- _TO DO_
With pictures excluded, output exactly the lines that run from the first line of the data below through the line containing "(525, 470) = (189, 335): green".

(Before-and-after scene images)

□ □ □ □ □

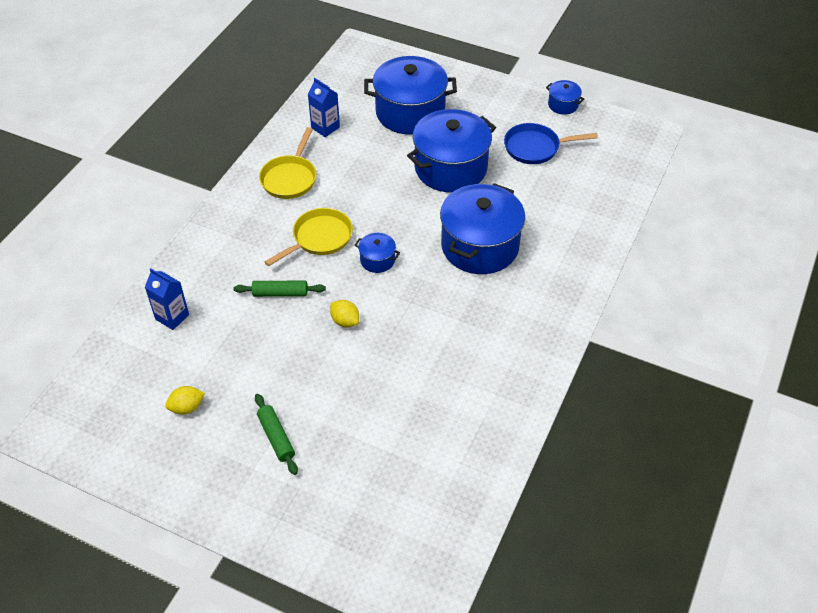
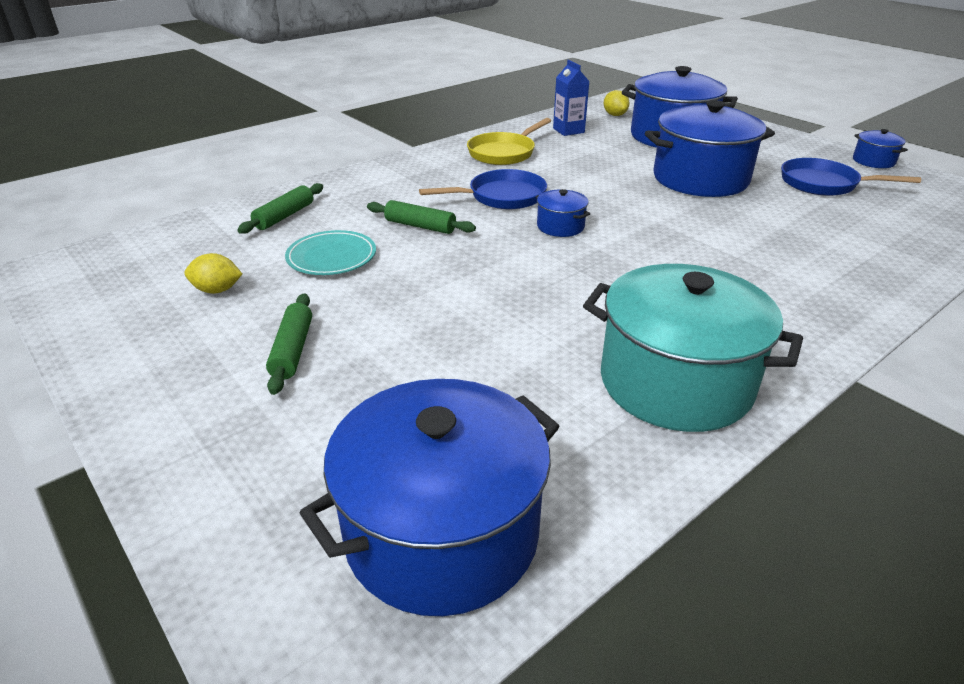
camera: 25 degrees right, 15 degrees down
(172, 317) = (284, 216): blue carton -> green rolling pin
(240, 348) = (331, 257): none -> turquoise plate
(319, 238) = (502, 197): yellow pan -> blue pan
(345, 321) = (479, 266): yellow lemon -> yellow lemon (614, 115)
(480, 246) = (708, 244): blue pot -> blue pot (442, 533)
(500, 378) = (675, 382): none -> turquoise pot

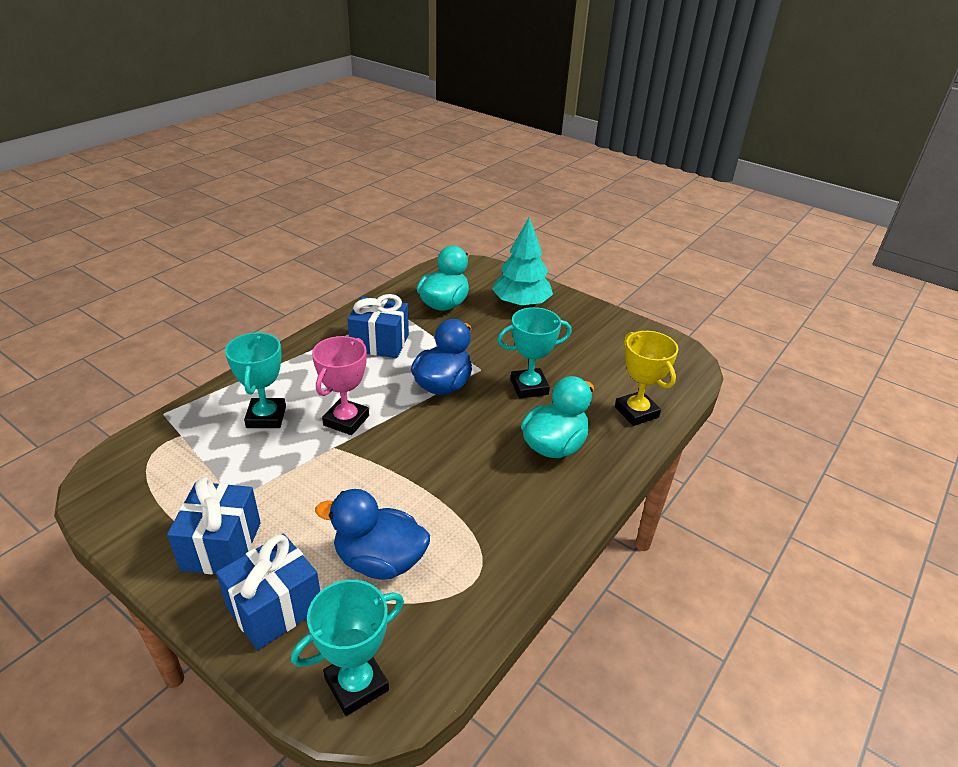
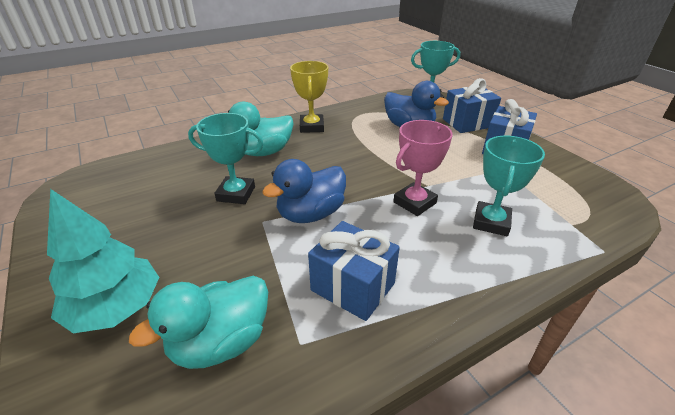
camera: 155 degrees left, 0 degrees up
(636, 412) = (179, 158): yellow trophy -> yellow trophy (312, 127)

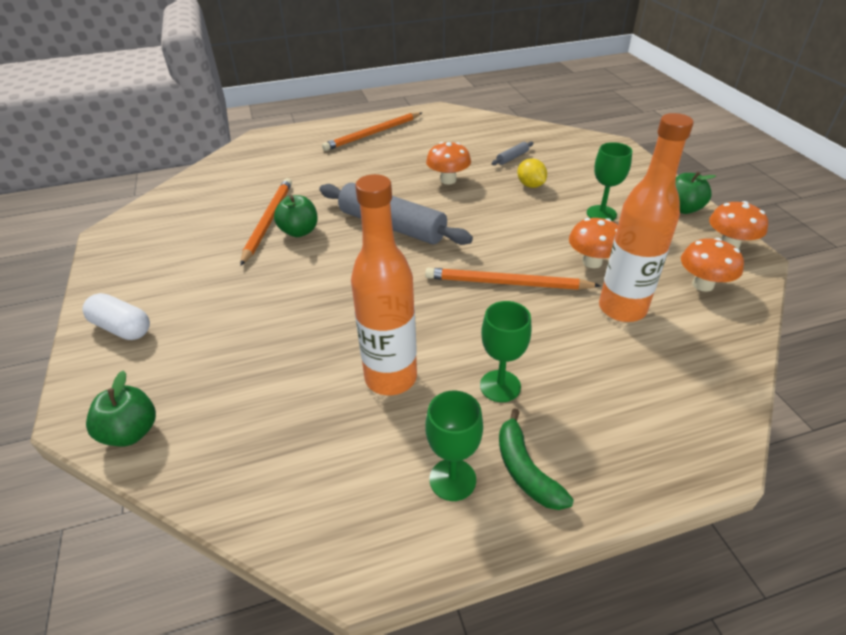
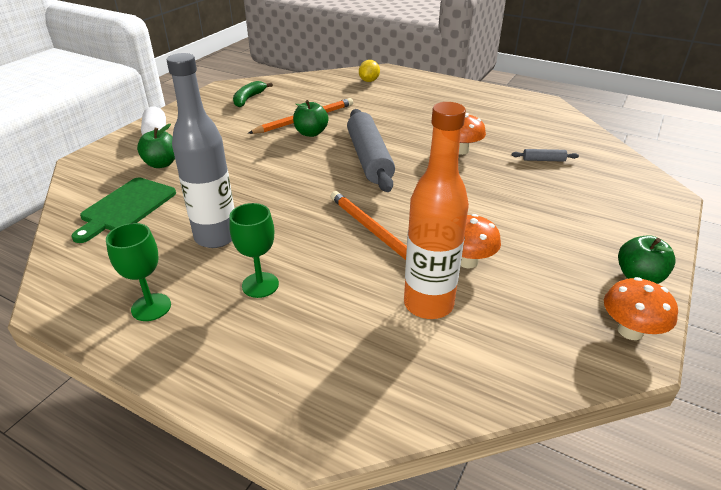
camera: 45 degrees right, 5 degrees down
(131, 432) = (85, 181): green apple -> green apple (161, 164)
(243, 420) = (126, 207): none -> green cutting board
(373, 134) = (462, 97): orange pencil -> none
(391, 378) = (216, 237): orange bottle -> grey bottle
(525, 470) = (189, 335): green banana -> green banana (249, 99)
(530, 185) = (521, 185): yellow lemon -> yellow lemon (369, 81)
(601, 214) = (545, 236): green goblet -> none
(703, 284) = (535, 338): orange mushroom -> none

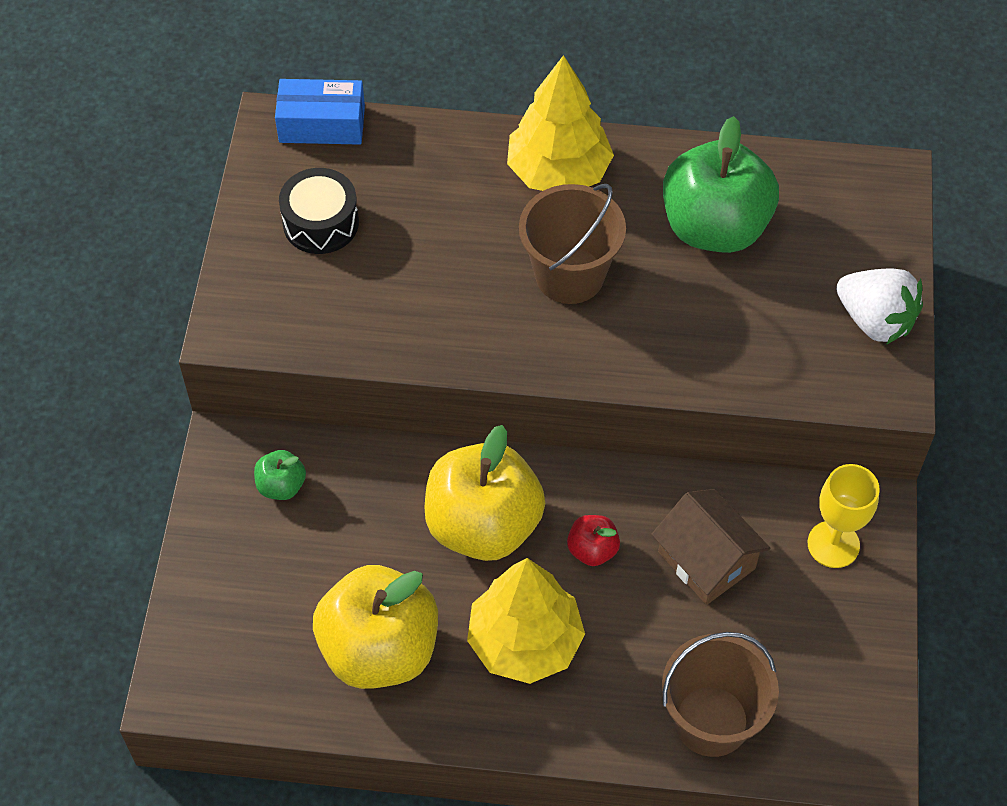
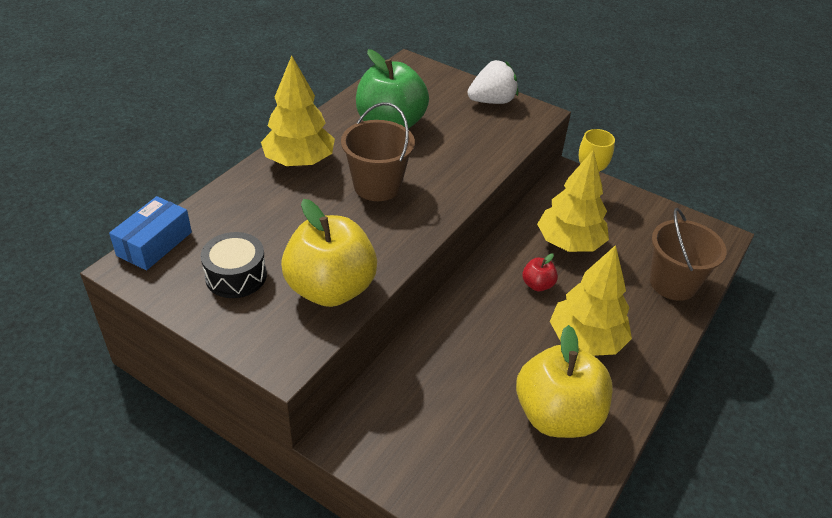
camera: 65 degrees left, 15 degrees down
(281, 486) = (395, 418): green apple -> none
(483, 525) = (492, 325): yellow apple -> yellow apple (330, 289)
(706, 560) = (569, 243): brown house -> yellow tree

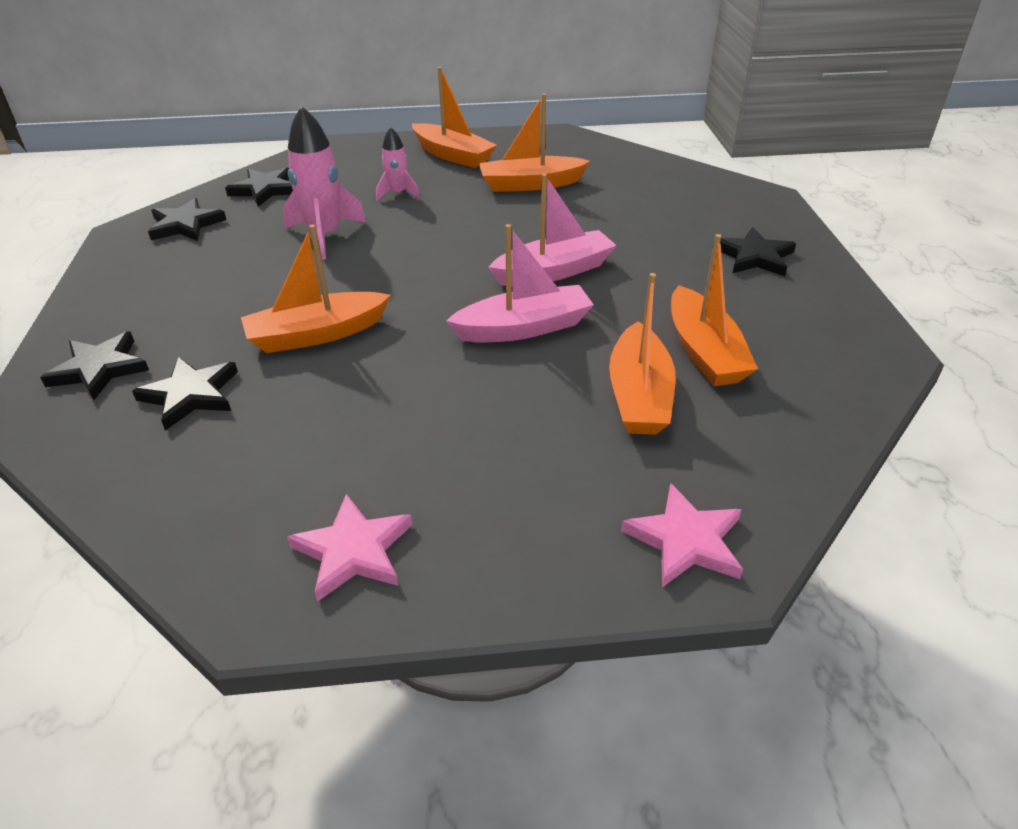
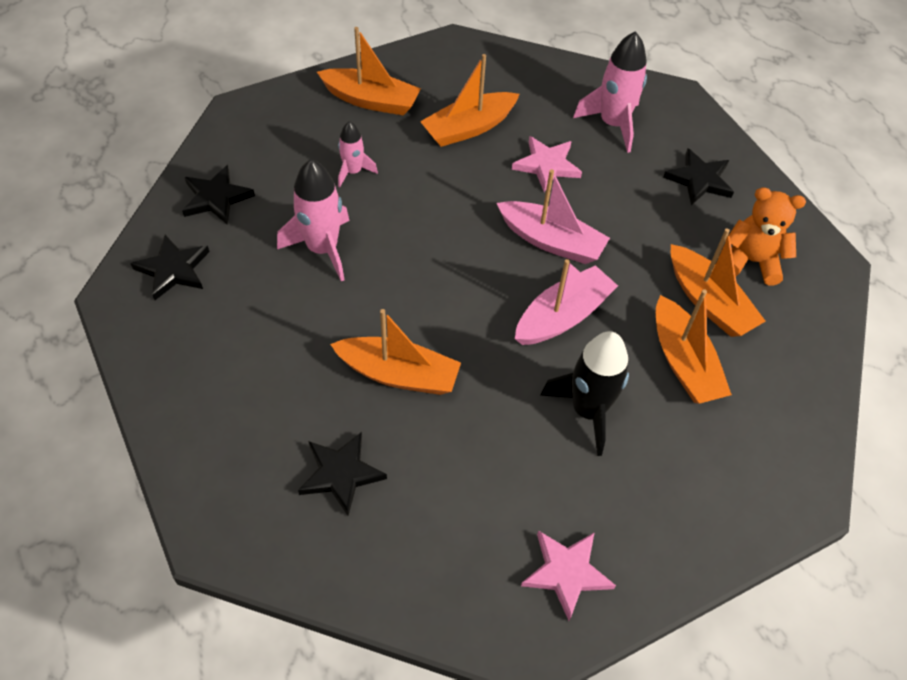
camera: 25 degrees left, 15 degrees up
(99, 369) = (238, 472): black star -> none
(316, 334) = (399, 374): orange boat -> orange boat turned 120 degrees counterclockwise
(494, 409) = (588, 410): none -> black rocket
(554, 271) = (551, 241): pink boat -> pink boat turned 75 degrees clockwise
(681, 204) = (613, 124): none -> pink rocket
(685, 540) = (773, 485): pink star -> pink star (547, 165)
(780, 329) = (751, 261): none -> orange teddy bear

□ □ □ □ □

- _REPLY_
camera: 25 degrees right, 15 degrees down
(172, 317) = (284, 216): blue carton -> green rolling pin
(240, 348) = (331, 257): none -> turquoise plate
(319, 238) = (502, 197): yellow pan -> blue pan
(345, 321) = (479, 266): yellow lemon -> yellow lemon (614, 115)
(480, 246) = (708, 244): blue pot -> blue pot (442, 533)
(500, 378) = (675, 382): none -> turquoise pot

camera: 155 degrees left, 0 degrees up
(636, 412) = (179, 158): yellow trophy -> yellow trophy (312, 127)

camera: 45 degrees right, 5 degrees down
(131, 432) = (85, 181): green apple -> green apple (161, 164)
(243, 420) = (126, 207): none -> green cutting board
(373, 134) = (462, 97): orange pencil -> none
(391, 378) = (216, 237): orange bottle -> grey bottle
(525, 470) = (189, 335): green banana -> green banana (249, 99)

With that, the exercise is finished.